* BEGIN Rows *
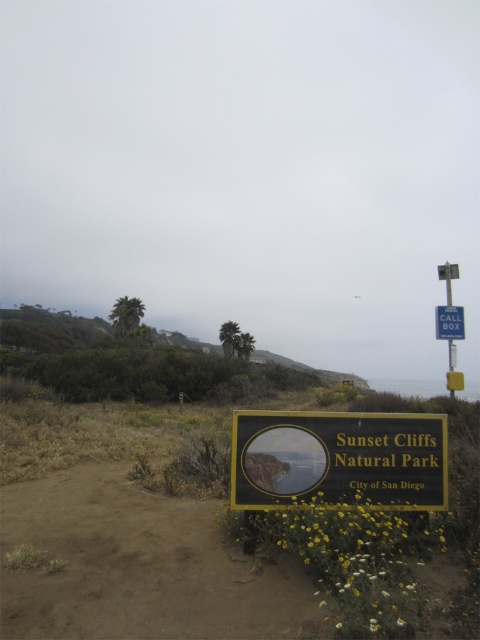
Where is `brown sandy soil at lower center`? The height and width of the screenshot is (640, 480). brown sandy soil at lower center is located at coordinates (139, 564).

Is green leafy vegetation at left to the right of blue metallic call box at upper right from the viewer's perspective?

In fact, green leafy vegetation at left is to the left of blue metallic call box at upper right.

Does green leafy vegetation at left appear on the left side of blue metallic call box at upper right?

Yes, green leafy vegetation at left is to the left of blue metallic call box at upper right.

This screenshot has height=640, width=480. Find the location of `green leafy vegetation at left`. green leafy vegetation at left is located at coordinates (132, 362).

Does point (76, 531) lie behind point (447, 310)?

No, (76, 531) is closer to viewer.

Which of these two, brown sandy soil at lower center or blue plastic call box at upper right, stands taller?

Standing taller between the two is blue plastic call box at upper right.

Between point (206, 582) and point (458, 333), which one is positioned in front?

Positioned in front is point (206, 582).

Where is `brown sandy soil at lower center`? Image resolution: width=480 pixels, height=640 pixels. brown sandy soil at lower center is located at coordinates (139, 564).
* END Rows *
Exercise task: Convert every line of the items above into a JSON list of strings, one string per line, skipping blank lines. Leave the pictures out.

Complete answer:
[
  "Where is `brown sandy soil at lower center`? The height and width of the screenshot is (640, 480). brown sandy soil at lower center is located at coordinates (139, 564).",
  "Is green leafy vegetation at left to the right of blue metallic call box at upper right from the viewer's perspective?",
  "In fact, green leafy vegetation at left is to the left of blue metallic call box at upper right.",
  "Does green leafy vegetation at left appear on the left side of blue metallic call box at upper right?",
  "Yes, green leafy vegetation at left is to the left of blue metallic call box at upper right.",
  "This screenshot has height=640, width=480. Find the location of `green leafy vegetation at left`. green leafy vegetation at left is located at coordinates (132, 362).",
  "Does point (76, 531) lie behind point (447, 310)?",
  "No, (76, 531) is closer to viewer.",
  "Which of these two, brown sandy soil at lower center or blue plastic call box at upper right, stands taller?",
  "Standing taller between the two is blue plastic call box at upper right.",
  "Between point (206, 582) and point (458, 333), which one is positioned in front?",
  "Positioned in front is point (206, 582).",
  "Where is `brown sandy soil at lower center`? Image resolution: width=480 pixels, height=640 pixels. brown sandy soil at lower center is located at coordinates (139, 564)."
]